* SUPPLIED RECORDS:
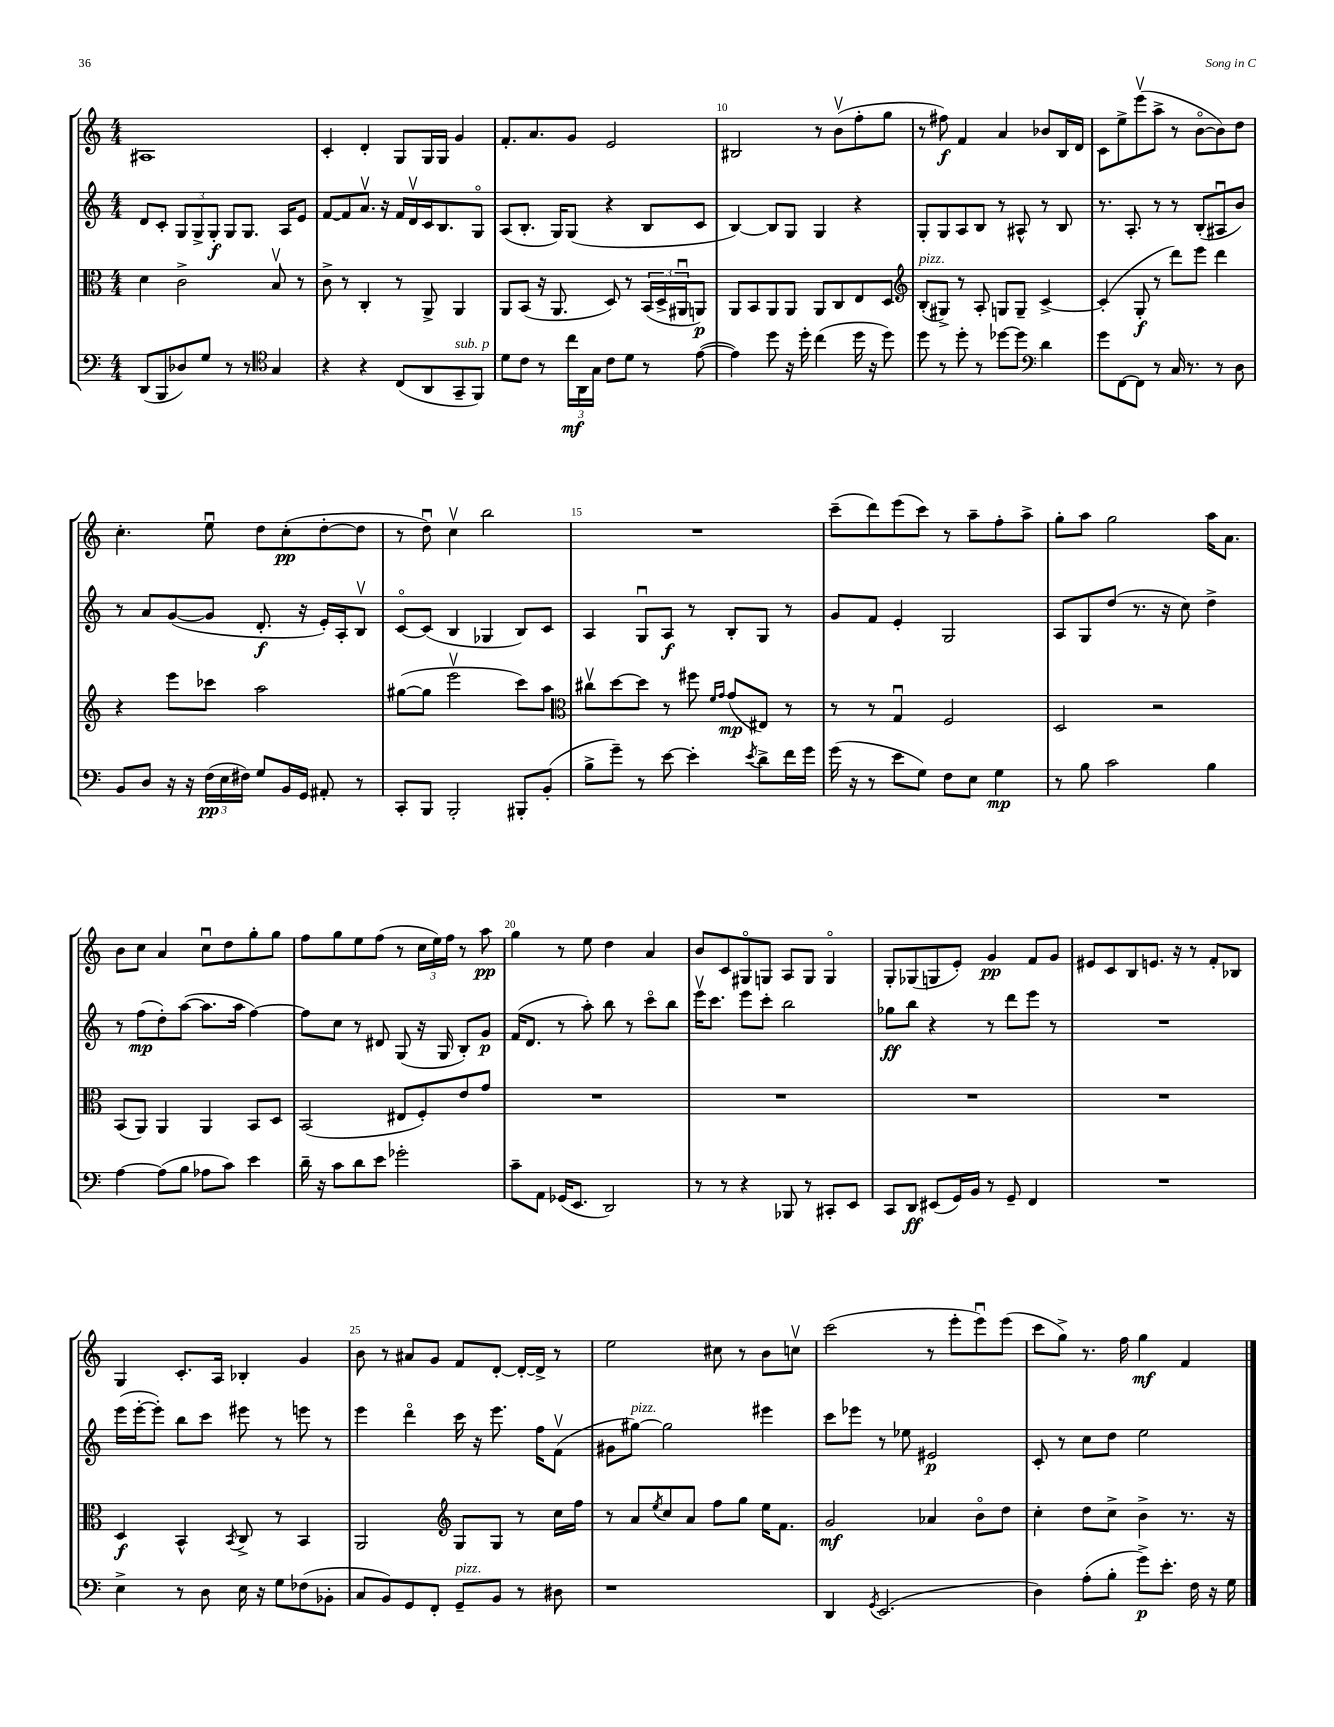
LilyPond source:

<<
\new StaffGroup <<
\new Staff = "s0" {
    \clef treble \key c \major \numericTimeSignature \time 4/4
    ais1 |
    c'4-. d'4-. g8 g16 g16 g'4 |
    f'8.-. a'8. g'8 e'2 |
    bis2 r8 b'8\upbow( f''8-. g''8 |
    r8 fis''8\f) f'4 a'4 bes'8 b16 d'16 |
    c'8 e''8-> e'''8\upbow( a''8-> r8 b'8~\flageolet b'8) d''8 |
    c''4.-. e''8\downbow d''8 c''8-.\pp( d''8~-. d''8 |
    r8 d''8\downbow) c''4\upbow b''2 |
    R1 |
    c'''8--( d'''8) e'''8( c'''8) r8 a''8-- f''8-. a''8-> |
    g''8-. a''8 g''2 a''16 a'8. |
    b'8 c''8 a'4 c''8\downbow d''8 g''8-. g''8 |
    f''8 g''8 e''8 f''8( r8 \tuplet 3/2 { c''16 e''16) f''16 } r8 a''8\pp |
    g''4 r8 e''8 d''4 a'4 |
    b'8 c'8 gis8\flageolet g8 a8 g8 g4\flageolet |
    g8-. ges8( g8 e'8-.) g'4\pp f'8 g'8 |
    eis'8 c'8 b8 e'8. r16 r8 f'8-. bes8 |
    g4 c'8.-. a16 bes4-. g'4 |
    b'8 r8 ais'8 g'8 f'8 d'8~-. d'16~-. d'16-> r8 |
    e''2 cis''8 r8 b'8 c''8\upbow |
    c'''2( r8 e'''8-. e'''8\downbow) e'''8( |
    c'''8 g''8->) r8. f''16 g''4\mf f'4 \bar "|." |
}
\new Staff = "s1" {
    \clef treble \key c \major \numericTimeSignature \time 4/4
    d'8 c'8-. \tuplet 3/2 { g8 g8-> g8-.\f } g8 g8. a16 e'8 |
    f'8~ f'8 a'8.\upbow r16 f'16 d'16\upbow c'16 b8. g8\flageolet |
    a8( b8.-. g16) g8( r4 b8 c'8 |
    b4~) b8 g8 g4 r4 |
    g8-. g8 a8 b8 r8 ais8-^ r8 b8 |
    r8. a8.-. r8 r8 b8-.( ais8\downbow b'8) |
    r8 a'8 g'8~( g'8 d'8.-.\f r16 e'16-.) a16-. b8\upbow |
    c'8~\flageolet c'8( b4 ges4 b8) c'8 |
    a4 g8\downbow a8\f r8 b8-. g8 r8 |
    g'8 f'8 e'4-. g2 |
    a8 g8 d''8( r8. r16 c''8) d''4-> |
    r8 f''8\mp( d''8-.) a''8~( a''8. a''16 f''4~) |
    f''8 c''8 r8 dis'8 g8( r16 g16 b8-.) g'8\p |
    f'16( d'8. r8 a''8-.) b''8 r8 c'''8\flageolet b''8 |
    e'''16\upbow c'''8. e'''8 c'''8-. b''2 |
    ges''8\ff b''8 r4 r8 d'''8 e'''8 r8 |
    R1 |
    e'''16( e'''16~-. e'''8-.) b''8 c'''8 eis'''8 r8 e'''8 r8 |
    e'''4 d'''4\flageolet c'''16 r16 e'''8. f''16 f'8\upbow( |
    gis'8 gis''8~^\markup { \italic "pizz." }) gis''2 eis'''4 |
    c'''8 ees'''8 r8 ees''8 eis'2\p |
    c'8-. r8 c''8 d''8 e''2 \bar "|." |
}
\new Staff = "s2" {
    \clef alto \key c \major \numericTimeSignature \time 4/4
    d'4 c'2-> b8\upbow r8 |
    c'8-> r8 c4-. r8 a,8-> a,4 |
    a,8 b,8( r16 a,8. d8) r8 \tuplet 3/2 { b,16( d16-> ais,16\downbow } a,8\p) |
    a,8 b,8 a,8 a,8 a,8 c8 e8 d8 |
    \clef treble b8-.^\markup { \italic "pizz." }( gis8->) r8 a8-. g8 g8-- c'4~-> |
    c'4-.( g8-.\f r8 d'''8) e'''8 d'''4 |
    r4 e'''8 ces'''8 a''2 |
    gis''8~( gis''8 e'''2\upbow c'''8) a''8 |
    \clef alto cis''8\upbow d''8~ d''8 r8 fis''8 \grace { f'16 g'16 } g'8\mp( eis8) r8 |
    r8 r8 g4\downbow f2 |
    d2 r2 |
    b,8( a,8) a,4 a,4 b,8 d8 |
    b,2( eis8 f8-.) e'8 g'8 |
    R1 |
    R1 |
    R1 |
    R1 |
    d4\f b,4-^ \acciaccatura { b,8 } c8-> r8 b,4 |
    a,2 \clef treble g8 g8 r8 c''16 f''16 |
    r8 a'8 \acciaccatura { e''8 } c''8 a'8 f''8 g''8 e''16 f'8. |
    g'2\mf aes'4 b'8\flageolet d''8 |
    c''4-. d''8 c''8-> b'4-> r8. r16 \bar "|." |
}
\new Staff = "s3" {
    \clef bass \key c \major \numericTimeSignature \time 4/4
    d,8( b,,8 des8) g8 r8 r8 \clef tenor g4 |
    r4 r4 c8( a,8 g,8--^\markup { \italic "sub. p" } f,8) |
    d'8 c'8 r8 \tuplet 3/2 { c''16\mf a,16 g16 } c'8 d'8 r8 e'8~( |
    e'4) d''8 r16 d''16-. c''4( d''16 r16 d''8) |
    d''8 r8 d''8-. r8 des''8~ des''8 \clef bass d'4 |
    g'8 f,8~ f,8 r8 c16 r8. r8 d8 |
    b,8 d8 r16 r16 \tuplet 3/2 { f16\pp( e16 fis16) } g8 b,16 g,16 ais,8-. r8 |
    c,8-. b,,8 b,,2-. bis,,8-. b,8-.( |
    b8-> g'8--) r8 e'8~ e'4-. \acciaccatura { e'8 } d'8-> f'16 g'16 |
    g'16( r16 r8 e'8 g8) f8 e8 g4\mp |
    r8 b8 c'2 b4 |
    a4~ a8( b8 aes8 c'8) e'4 |
    d'16-- r16 c'8 d'8 e'8 ges'2-. |
    c'8-- a,8 ges,16( e,8. d,2) |
    r8 r8 r4 bes,,8 r8 cis,8-. e,8 |
    c,8 d,8\ff eis,8( g,16) b,16 r8 g,8-- f,4 |
    R1 |
    e4-> r8 d8 e16 r16 g8 fes8( bes,8-. |
    c8 b,8) g,8 f,8-. g,8--^\markup { \italic "pizz." } b,8 r8 dis8 |
    r1 |
    d,4 \acciaccatura { g,8 } e,2.( |
    d4) a8-.( b8-. g'8->\p) e'8.-. f16 r16 g16 \bar "|." |
}
>>
>>
\layout { \context { \Score currentBarNumber = #7 \override BarNumber.break-visibility = ##(#f #t #t) barNumberVisibility = #(every-nth-bar-number-visible 5) } }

* SHORT PROBLEM: Please locate every line in the rows above that contains the string "treble" and copy each of those lines.

* SOLUTION TO THE PROBLEM:
    \clef treble \key c \major \numericTimeSignature \time 4/4
    \clef treble \key c \major \numericTimeSignature \time 4/4
    \clef treble b8-.^\markup { \italic "pizz." }( gis8->) r8 a8-. g8 g8-- c'4~-> |
    a,2 \clef treble g8 g8 r8 c''16 f''16 |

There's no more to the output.